Work required => Copy word for word the lines from the one containing "The blue cotton polo shirt at center is 1.18" through the one containing "The blue cotton polo shirt at center is more", including both of those lines.

[Dataset items]
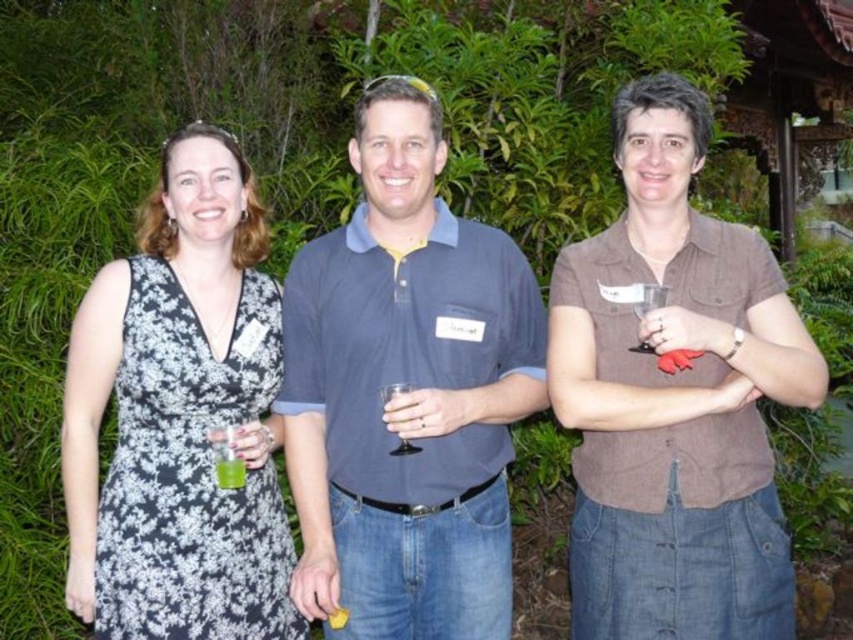
You are a bartender at the event and need to deliver a drink to the guest holding the green translucent cup at center. The blue cotton polo shirt at center is blocking your path. Can you walk around them without getting too close?

The blue cotton polo shirt at center is 1.18 meters away from the green translucent cup at center. Since the minimum safe distance for passing is typically around 0.7 meters, you can easily walk around the blue cotton polo shirt at center to reach the green translucent cup at center without getting too close.

You are a photographer at this event and need to capture a clear photo of the brown cotton shirt at right and the green translucent cup at center. Which object should you focus on first to ensure both are in focus?

The brown cotton shirt at right is closer to you than the green translucent cup at center, so you should focus on the brown cotton shirt at right first to ensure both are in focus.

You are at a party and see the blue cotton polo shirt at center and the green translucent cup at center. Which one is more to the right?

The blue cotton polo shirt at center is more to the right than the green translucent cup at center.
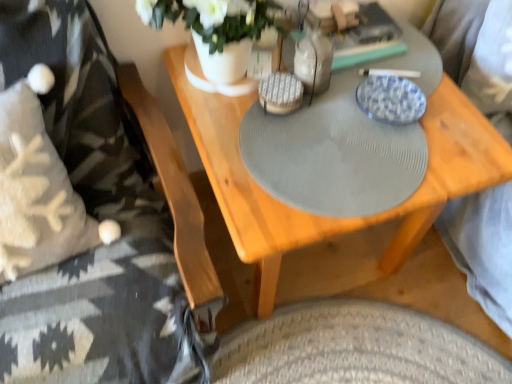
The image size is (512, 384). In order to click on vacant area on the back side of blue glazed plate at upper center in this screenshot , I will do `click(391, 63)`.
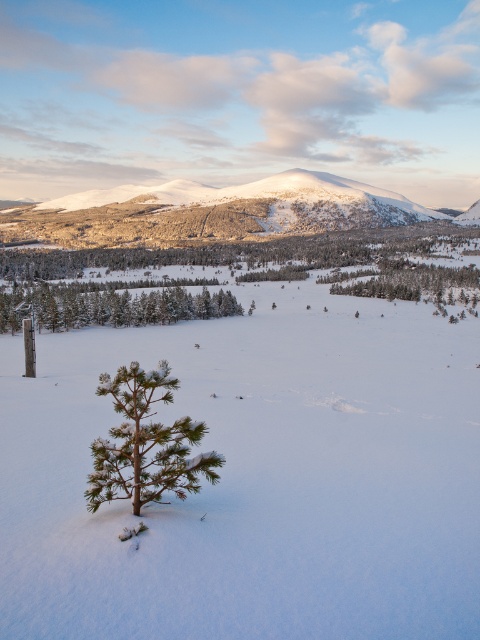
You are standing at the point marked as point (145, 444) in the winter landscape. What object is located exactly at that point?

The green matte pine tree at center is located exactly at point (145, 444).

You are standing at the edge of the forest and see the green matte pine tree at center and the green matte tree at lower left. Which tree is positioned to the right when facing the scene?

The green matte pine tree at center is positioned to the right of the green matte tree at lower left.

You are an observer standing in the winter landscape. You notice the green matte pine tree at center and the green matte tree at lower left. Which of these two trees is narrower in width?

The green matte pine tree at center has a lesser width compared to the green matte tree at lower left, so it is narrower.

Task answer =>
The blue cotton polo shirt at center is 1.18 meters away from the green translucent cup at center. Since the minimum safe distance for passing is typically around 0.7 meters, you can easily walk around the blue cotton polo shirt at center to reach the green translucent cup at center without getting too close.

You are a photographer at this event and need to capture a clear photo of the brown cotton shirt at right and the green translucent cup at center. Which object should you focus on first to ensure both are in focus?

The brown cotton shirt at right is closer to you than the green translucent cup at center, so you should focus on the brown cotton shirt at right first to ensure both are in focus.

You are at a party and see the blue cotton polo shirt at center and the green translucent cup at center. Which one is more to the right?

The blue cotton polo shirt at center is more to the right than the green translucent cup at center.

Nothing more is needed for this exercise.